== Segment start ==

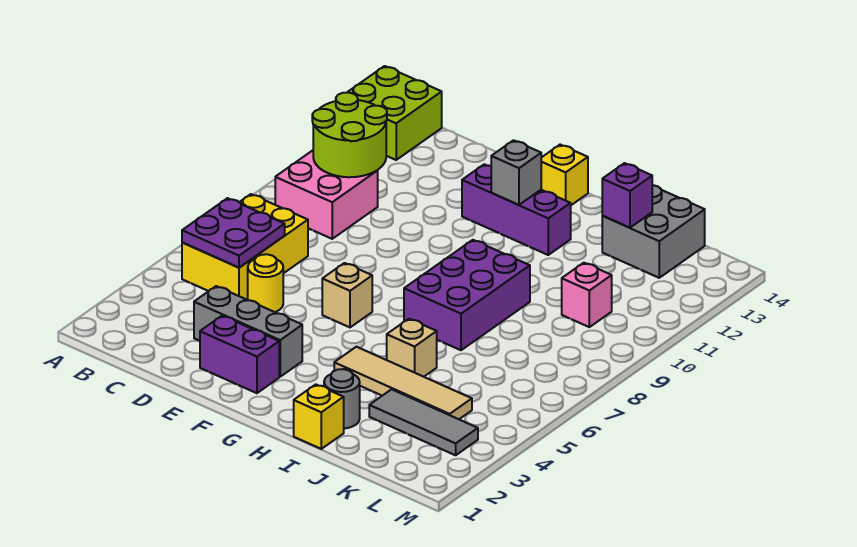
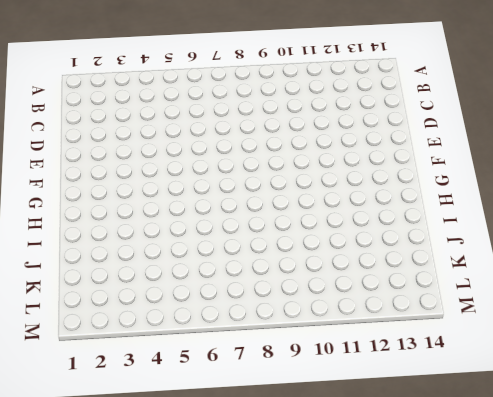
none -> lime brick A13:B14 level 1
none -> yellow brick B5:C7 level 1
none -> pink brick B9:C10 level 1

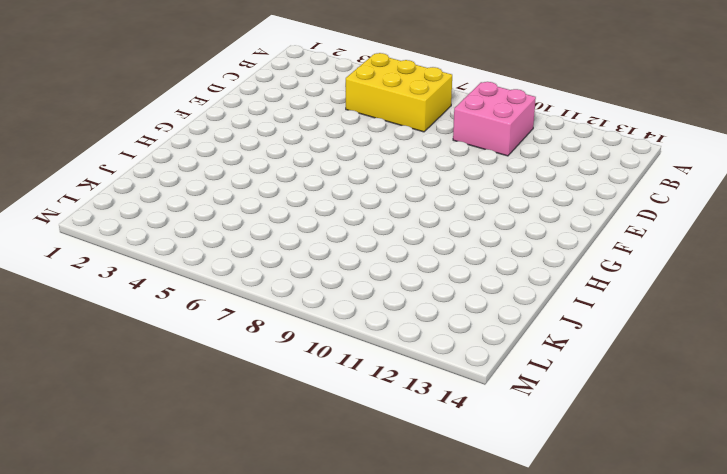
none -> lime brick A13:B14 level 1
none -> grey brick D3:F3 level 1
none -> yellow round brick D5 level 1

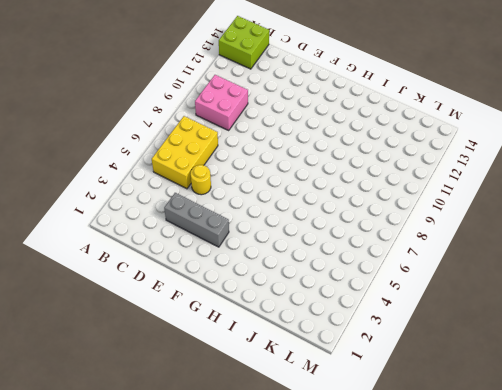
none -> purple brick E2:F2 level 1
none -> tan brick F6 level 1
none -> purple brick F12:H12 level 1

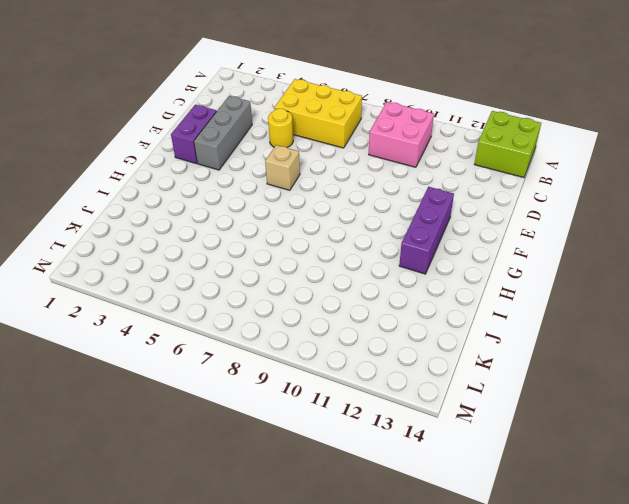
none -> yellow brick G14 level 1
none -> tan tile H4:K4 level 1
none -> purple brick H7:I9 level 1

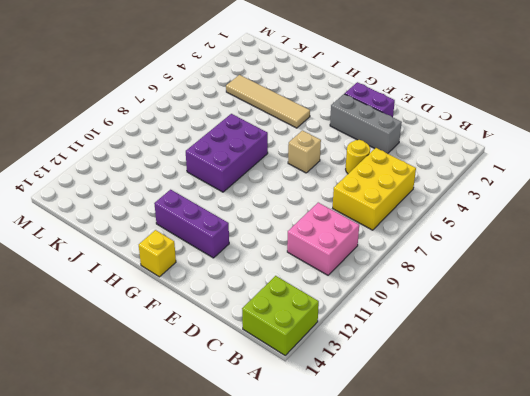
none -> yellow brick I1 level 1
none -> grey round brick I2 level 1
none -> tan brick I5 level 1

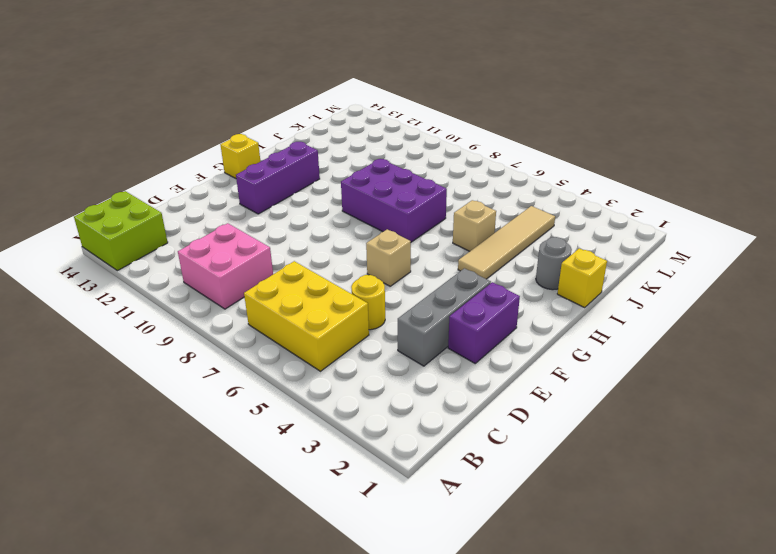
none -> grey tile J3:L3 level 1
none -> grey brick J13:K14 level 1
none -> pink brick K10 level 1

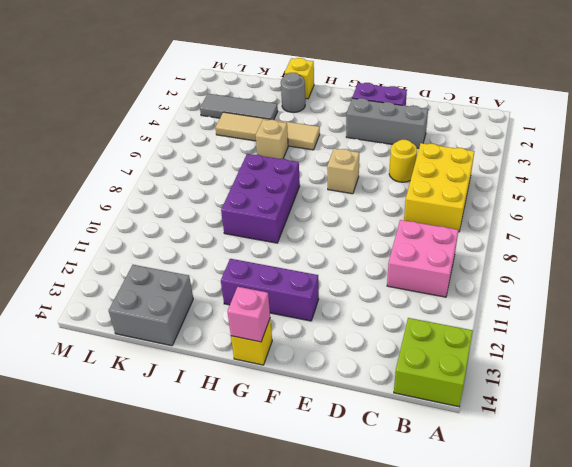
pink brick G14 level 2 -> pink brick K10 level 1
none -> purple plate B5:C6 level 2
none -> lime round brick B10:C11 level 2
none -> grey brick G12 level 2

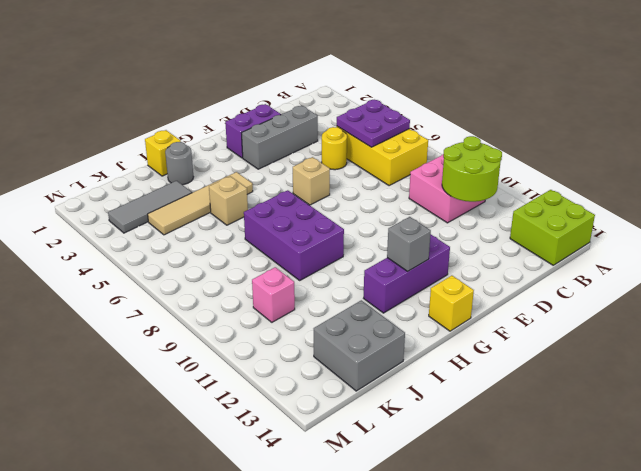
none -> purple brick J13 level 2

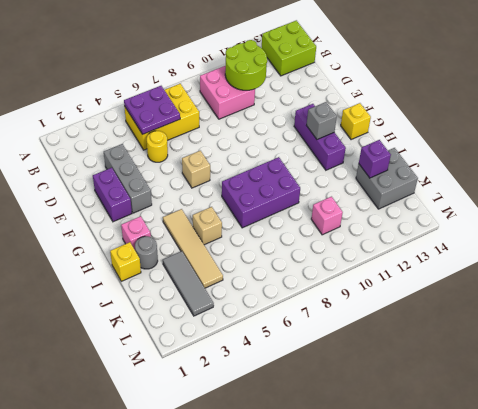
pink brick H2 level 1 -> none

== Segment end ==

● **What to work on**
Output the full material exactly as given, without its pictures.

● **Answer**
none -> lime brick A13:B14 level 1
none -> yellow brick B5:C7 level 1
none -> pink brick B9:C10 level 1

none -> lime brick A13:B14 level 1
none -> grey brick D3:F3 level 1
none -> yellow round brick D5 level 1

none -> purple brick E2:F2 level 1
none -> tan brick F6 level 1
none -> purple brick F12:H12 level 1

none -> yellow brick G14 level 1
none -> tan tile H4:K4 level 1
none -> purple brick H7:I9 level 1

none -> yellow brick I1 level 1
none -> grey round brick I2 level 1
none -> tan brick I5 level 1

none -> grey tile J3:L3 level 1
none -> grey brick J13:K14 level 1
none -> pink brick K10 level 1

pink brick G14 level 2 -> pink brick K10 level 1
none -> purple plate B5:C6 level 2
none -> lime round brick B10:C11 level 2
none -> grey brick G12 level 2

none -> purple brick J13 level 2

pink brick H2 level 1 -> none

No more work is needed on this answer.